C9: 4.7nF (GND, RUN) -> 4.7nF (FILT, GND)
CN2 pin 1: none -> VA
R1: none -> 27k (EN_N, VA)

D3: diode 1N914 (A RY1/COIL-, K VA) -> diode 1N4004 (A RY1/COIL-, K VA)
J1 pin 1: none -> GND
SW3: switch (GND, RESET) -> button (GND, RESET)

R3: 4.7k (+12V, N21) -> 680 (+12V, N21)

**********

:: Your goal ::
From the first record to the last, copy everything exactly.

:: Task answer ::
C9: 4.7nF (GND, RUN) -> 4.7nF (FILT, GND)
CN2 pin 1: none -> VA
R1: none -> 27k (EN_N, VA)

D3: diode 1N914 (A RY1/COIL-, K VA) -> diode 1N4004 (A RY1/COIL-, K VA)
J1 pin 1: none -> GND
SW3: switch (GND, RESET) -> button (GND, RESET)

R3: 4.7k (+12V, N21) -> 680 (+12V, N21)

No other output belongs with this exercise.